*Data for review*:
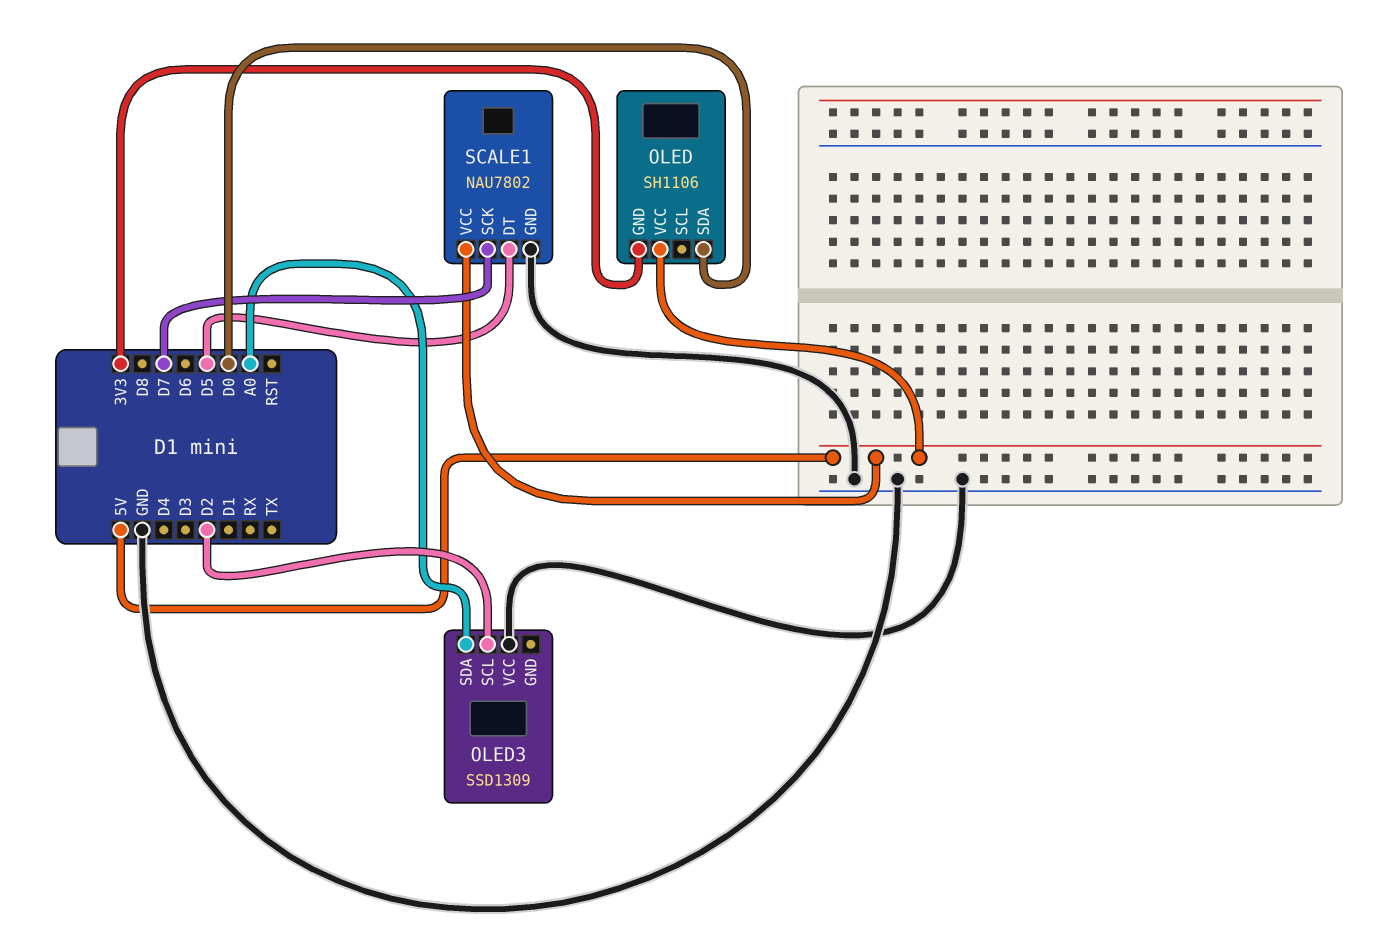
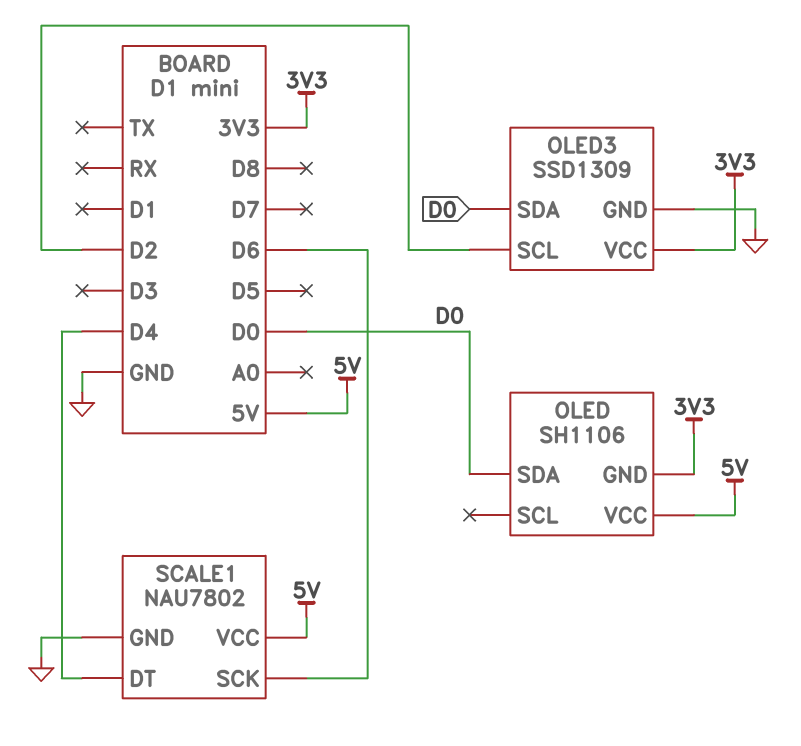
OLED3 pin GND: none -> GND
OLED3 pin SDA: A0 -> D0
OLED3 pin VCC: GND -> 3V3
SCALE1 pin DT: D5 -> D4
SCALE1 pin SCK: D7 -> D6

*Work required*: What's needed is every record restated exactly, pictures excluded.

*Written reply*:
OLED3 pin GND: none -> GND
OLED3 pin SDA: A0 -> D0
OLED3 pin VCC: GND -> 3V3
SCALE1 pin DT: D5 -> D4
SCALE1 pin SCK: D7 -> D6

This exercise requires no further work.